= Task requirements =
Extract each line of the records below that contains the word "OPTO".

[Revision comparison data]
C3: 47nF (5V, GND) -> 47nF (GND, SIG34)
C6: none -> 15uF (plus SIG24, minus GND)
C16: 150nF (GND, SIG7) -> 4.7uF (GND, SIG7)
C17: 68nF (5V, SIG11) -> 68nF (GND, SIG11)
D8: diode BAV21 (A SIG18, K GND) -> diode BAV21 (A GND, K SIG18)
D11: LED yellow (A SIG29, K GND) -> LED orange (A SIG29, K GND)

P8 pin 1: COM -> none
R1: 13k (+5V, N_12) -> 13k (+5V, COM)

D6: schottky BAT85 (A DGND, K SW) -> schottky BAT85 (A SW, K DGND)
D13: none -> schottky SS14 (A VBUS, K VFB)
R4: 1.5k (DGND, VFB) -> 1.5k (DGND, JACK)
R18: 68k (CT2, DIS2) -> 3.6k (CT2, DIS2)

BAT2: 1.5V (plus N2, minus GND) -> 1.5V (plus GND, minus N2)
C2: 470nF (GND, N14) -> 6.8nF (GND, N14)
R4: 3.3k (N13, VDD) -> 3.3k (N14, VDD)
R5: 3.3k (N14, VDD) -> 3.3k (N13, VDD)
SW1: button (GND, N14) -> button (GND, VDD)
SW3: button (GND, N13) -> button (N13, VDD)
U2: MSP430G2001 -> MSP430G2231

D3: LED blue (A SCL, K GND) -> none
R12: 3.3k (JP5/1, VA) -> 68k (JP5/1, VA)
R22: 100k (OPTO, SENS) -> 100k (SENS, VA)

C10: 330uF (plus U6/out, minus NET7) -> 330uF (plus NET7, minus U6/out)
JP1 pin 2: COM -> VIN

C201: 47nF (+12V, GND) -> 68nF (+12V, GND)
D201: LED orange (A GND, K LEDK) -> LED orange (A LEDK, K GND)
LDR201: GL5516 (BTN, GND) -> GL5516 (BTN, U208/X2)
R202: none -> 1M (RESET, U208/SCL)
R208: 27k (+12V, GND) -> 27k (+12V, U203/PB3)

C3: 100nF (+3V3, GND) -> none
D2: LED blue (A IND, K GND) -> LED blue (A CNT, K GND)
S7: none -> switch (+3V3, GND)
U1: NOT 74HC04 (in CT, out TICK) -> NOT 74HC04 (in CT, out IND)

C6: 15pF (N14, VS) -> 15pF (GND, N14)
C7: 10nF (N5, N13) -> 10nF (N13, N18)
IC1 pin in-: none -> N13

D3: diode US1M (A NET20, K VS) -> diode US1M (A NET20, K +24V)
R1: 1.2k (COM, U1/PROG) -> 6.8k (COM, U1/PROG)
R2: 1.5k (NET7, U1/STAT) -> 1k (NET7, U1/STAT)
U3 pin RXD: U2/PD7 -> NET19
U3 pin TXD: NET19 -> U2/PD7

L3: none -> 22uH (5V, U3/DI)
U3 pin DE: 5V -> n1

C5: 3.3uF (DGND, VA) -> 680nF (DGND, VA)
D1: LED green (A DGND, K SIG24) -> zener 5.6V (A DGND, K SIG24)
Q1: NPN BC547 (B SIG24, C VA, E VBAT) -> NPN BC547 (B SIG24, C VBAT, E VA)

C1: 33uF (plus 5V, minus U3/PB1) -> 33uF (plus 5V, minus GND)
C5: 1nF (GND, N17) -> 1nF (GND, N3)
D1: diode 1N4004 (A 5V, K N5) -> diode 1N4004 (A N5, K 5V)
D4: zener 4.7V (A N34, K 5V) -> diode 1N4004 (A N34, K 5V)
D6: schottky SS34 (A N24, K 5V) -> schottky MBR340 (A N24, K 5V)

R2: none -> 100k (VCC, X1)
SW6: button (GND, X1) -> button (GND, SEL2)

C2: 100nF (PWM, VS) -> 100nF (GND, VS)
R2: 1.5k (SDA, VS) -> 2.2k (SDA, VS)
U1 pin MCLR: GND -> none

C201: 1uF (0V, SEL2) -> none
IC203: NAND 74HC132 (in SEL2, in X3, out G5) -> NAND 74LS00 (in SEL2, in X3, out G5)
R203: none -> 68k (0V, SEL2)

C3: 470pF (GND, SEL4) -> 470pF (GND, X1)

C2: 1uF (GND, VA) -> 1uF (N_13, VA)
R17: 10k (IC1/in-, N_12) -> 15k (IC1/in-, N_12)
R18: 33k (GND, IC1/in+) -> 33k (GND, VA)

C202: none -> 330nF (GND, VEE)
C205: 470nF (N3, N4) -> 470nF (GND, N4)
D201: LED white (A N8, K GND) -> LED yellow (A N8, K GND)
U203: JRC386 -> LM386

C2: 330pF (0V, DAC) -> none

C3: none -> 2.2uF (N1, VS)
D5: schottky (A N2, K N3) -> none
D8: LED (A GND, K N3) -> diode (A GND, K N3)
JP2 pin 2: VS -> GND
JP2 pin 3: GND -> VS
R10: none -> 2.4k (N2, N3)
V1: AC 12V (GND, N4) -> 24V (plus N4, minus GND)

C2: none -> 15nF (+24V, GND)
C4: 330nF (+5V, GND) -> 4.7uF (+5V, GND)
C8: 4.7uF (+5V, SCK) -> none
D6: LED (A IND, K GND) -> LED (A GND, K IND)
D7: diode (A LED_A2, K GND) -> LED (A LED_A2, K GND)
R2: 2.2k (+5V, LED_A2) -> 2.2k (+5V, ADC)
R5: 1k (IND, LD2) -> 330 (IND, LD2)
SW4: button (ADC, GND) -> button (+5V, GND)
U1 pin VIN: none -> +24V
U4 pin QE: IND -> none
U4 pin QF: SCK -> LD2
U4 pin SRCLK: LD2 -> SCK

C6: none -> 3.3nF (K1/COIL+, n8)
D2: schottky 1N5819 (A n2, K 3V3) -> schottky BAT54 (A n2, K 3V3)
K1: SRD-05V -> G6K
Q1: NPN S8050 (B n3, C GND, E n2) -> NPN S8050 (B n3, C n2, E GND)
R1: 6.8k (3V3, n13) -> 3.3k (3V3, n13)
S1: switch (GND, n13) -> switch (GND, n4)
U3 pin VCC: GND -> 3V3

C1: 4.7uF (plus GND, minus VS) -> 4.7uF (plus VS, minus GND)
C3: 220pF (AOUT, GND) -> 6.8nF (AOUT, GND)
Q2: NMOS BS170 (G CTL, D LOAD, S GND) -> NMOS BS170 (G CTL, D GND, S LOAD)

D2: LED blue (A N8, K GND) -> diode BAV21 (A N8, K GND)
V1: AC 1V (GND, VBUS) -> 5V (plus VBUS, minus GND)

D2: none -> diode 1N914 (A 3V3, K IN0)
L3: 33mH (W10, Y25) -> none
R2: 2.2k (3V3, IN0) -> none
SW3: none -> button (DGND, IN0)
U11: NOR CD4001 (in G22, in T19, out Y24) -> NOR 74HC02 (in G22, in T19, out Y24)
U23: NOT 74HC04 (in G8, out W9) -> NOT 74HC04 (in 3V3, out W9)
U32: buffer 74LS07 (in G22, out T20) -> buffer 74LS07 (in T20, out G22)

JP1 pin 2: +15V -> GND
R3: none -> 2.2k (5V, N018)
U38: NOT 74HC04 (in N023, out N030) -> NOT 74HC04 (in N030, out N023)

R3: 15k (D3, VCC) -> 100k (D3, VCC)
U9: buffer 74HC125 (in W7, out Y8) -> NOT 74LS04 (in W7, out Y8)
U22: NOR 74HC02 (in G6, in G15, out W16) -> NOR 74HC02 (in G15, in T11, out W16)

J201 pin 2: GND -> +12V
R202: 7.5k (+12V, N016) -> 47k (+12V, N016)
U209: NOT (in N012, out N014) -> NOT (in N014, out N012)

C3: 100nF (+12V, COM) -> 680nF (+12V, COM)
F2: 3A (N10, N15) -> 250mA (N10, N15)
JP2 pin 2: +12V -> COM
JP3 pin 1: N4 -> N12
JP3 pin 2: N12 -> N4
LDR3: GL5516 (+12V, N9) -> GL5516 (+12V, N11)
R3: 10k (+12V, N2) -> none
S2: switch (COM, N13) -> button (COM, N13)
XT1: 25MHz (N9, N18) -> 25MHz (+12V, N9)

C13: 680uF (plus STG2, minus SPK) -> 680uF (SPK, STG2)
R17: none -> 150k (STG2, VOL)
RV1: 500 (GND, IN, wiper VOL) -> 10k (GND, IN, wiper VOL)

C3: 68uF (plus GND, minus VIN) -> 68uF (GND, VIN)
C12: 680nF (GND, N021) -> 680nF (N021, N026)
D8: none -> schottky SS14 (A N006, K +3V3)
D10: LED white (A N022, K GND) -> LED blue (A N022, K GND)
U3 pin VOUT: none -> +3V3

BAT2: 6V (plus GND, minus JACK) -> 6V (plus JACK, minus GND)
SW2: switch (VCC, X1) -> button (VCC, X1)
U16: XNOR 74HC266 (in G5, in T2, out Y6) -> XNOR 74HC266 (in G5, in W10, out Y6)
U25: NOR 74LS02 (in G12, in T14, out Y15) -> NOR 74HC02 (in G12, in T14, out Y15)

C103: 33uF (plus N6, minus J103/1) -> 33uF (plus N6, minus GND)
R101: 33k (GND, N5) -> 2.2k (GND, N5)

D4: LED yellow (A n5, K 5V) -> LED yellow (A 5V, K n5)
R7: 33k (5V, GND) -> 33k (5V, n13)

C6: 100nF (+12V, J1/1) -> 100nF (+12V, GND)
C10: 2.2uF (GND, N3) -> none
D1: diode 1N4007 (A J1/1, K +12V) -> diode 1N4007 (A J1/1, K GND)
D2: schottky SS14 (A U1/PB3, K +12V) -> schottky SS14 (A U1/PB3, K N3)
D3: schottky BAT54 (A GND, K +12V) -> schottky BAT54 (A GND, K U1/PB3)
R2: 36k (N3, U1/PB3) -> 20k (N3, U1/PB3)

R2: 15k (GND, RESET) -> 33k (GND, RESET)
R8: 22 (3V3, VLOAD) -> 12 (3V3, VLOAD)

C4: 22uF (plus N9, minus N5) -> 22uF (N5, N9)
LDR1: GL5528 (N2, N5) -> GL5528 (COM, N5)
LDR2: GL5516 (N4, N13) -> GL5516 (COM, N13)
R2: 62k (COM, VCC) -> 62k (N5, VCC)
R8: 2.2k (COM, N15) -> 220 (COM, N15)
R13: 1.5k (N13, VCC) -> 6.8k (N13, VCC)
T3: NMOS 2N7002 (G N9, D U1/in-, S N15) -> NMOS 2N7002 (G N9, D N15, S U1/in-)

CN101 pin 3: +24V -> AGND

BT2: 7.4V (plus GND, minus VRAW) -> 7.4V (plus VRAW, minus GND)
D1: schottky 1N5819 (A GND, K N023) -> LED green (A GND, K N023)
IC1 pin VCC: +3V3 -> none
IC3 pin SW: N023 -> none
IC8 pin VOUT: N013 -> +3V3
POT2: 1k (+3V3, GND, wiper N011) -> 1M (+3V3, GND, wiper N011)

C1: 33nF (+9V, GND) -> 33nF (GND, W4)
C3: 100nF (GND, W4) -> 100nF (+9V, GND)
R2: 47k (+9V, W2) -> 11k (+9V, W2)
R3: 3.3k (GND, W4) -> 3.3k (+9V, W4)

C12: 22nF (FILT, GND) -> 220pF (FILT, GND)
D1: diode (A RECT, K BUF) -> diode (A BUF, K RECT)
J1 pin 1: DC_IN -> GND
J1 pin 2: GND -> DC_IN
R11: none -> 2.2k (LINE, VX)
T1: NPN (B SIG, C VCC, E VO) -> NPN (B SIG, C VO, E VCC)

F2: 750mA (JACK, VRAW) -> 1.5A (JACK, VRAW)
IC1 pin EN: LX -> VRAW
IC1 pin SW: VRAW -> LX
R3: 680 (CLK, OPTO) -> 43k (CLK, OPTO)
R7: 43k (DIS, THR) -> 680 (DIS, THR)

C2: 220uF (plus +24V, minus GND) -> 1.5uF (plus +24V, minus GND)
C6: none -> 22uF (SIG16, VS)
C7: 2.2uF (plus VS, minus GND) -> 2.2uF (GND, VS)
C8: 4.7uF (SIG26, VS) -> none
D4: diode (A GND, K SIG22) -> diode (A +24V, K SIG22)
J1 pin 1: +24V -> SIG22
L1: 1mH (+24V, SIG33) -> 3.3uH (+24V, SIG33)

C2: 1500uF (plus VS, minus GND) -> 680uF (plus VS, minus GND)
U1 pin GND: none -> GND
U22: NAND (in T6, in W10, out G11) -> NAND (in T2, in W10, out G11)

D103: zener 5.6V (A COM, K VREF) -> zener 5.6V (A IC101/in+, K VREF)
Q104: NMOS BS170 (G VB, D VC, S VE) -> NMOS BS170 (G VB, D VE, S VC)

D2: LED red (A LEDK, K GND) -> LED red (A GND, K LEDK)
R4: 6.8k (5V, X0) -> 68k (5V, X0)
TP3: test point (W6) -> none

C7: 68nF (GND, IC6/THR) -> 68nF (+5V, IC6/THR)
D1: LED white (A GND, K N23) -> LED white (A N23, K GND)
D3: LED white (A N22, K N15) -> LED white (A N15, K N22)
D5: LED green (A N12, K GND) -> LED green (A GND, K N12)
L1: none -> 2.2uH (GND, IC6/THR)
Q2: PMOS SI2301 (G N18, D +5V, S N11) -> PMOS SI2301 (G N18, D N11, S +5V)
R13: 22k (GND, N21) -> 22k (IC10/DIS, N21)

= Answer box =
R22: 100k (OPTO, SENS) -> 100k (SENS, VA)
R3: 680 (CLK, OPTO) -> 43k (CLK, OPTO)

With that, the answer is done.